**Brief**
With the images removed, transcribe the listing that follows exactly.

**Provided material**

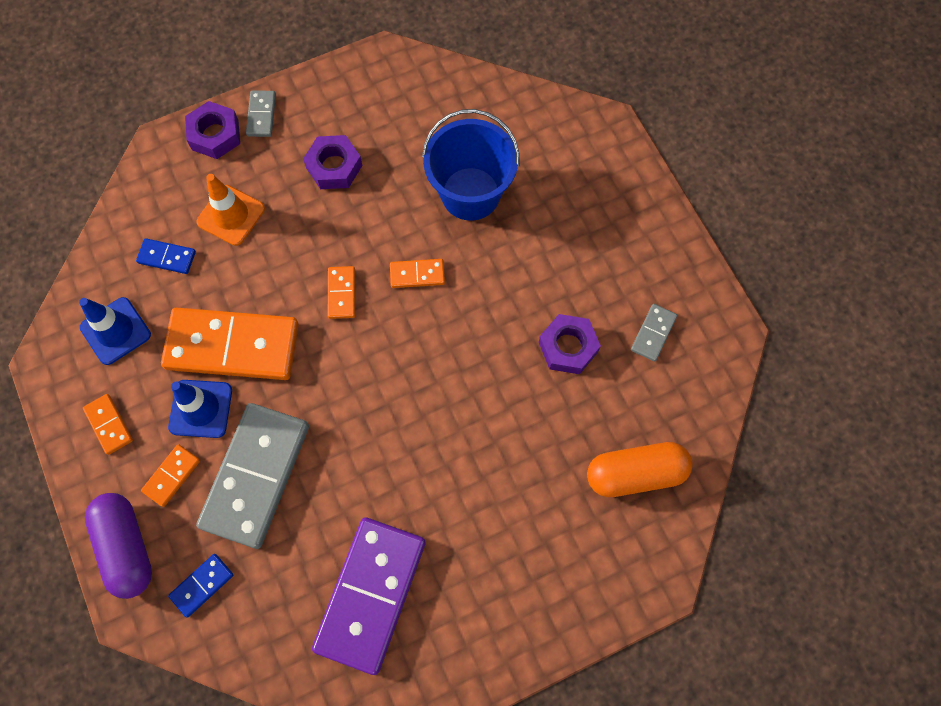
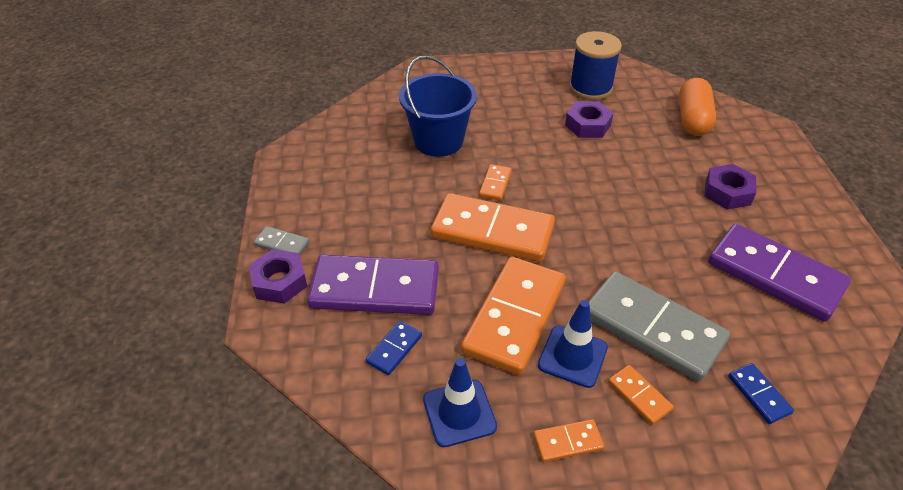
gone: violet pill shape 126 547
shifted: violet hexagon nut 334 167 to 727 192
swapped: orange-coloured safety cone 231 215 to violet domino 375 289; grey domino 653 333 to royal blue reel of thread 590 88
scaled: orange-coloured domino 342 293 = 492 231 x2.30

**Answer to this task**
gone: violet pill shape 126 547
shifted: violet hexagon nut 334 167 to 727 192
swapped: orange-coloured safety cone 231 215 to violet domino 375 289; grey domino 653 333 to royal blue reel of thread 590 88
scaled: orange-coloured domino 342 293 = 492 231 x2.30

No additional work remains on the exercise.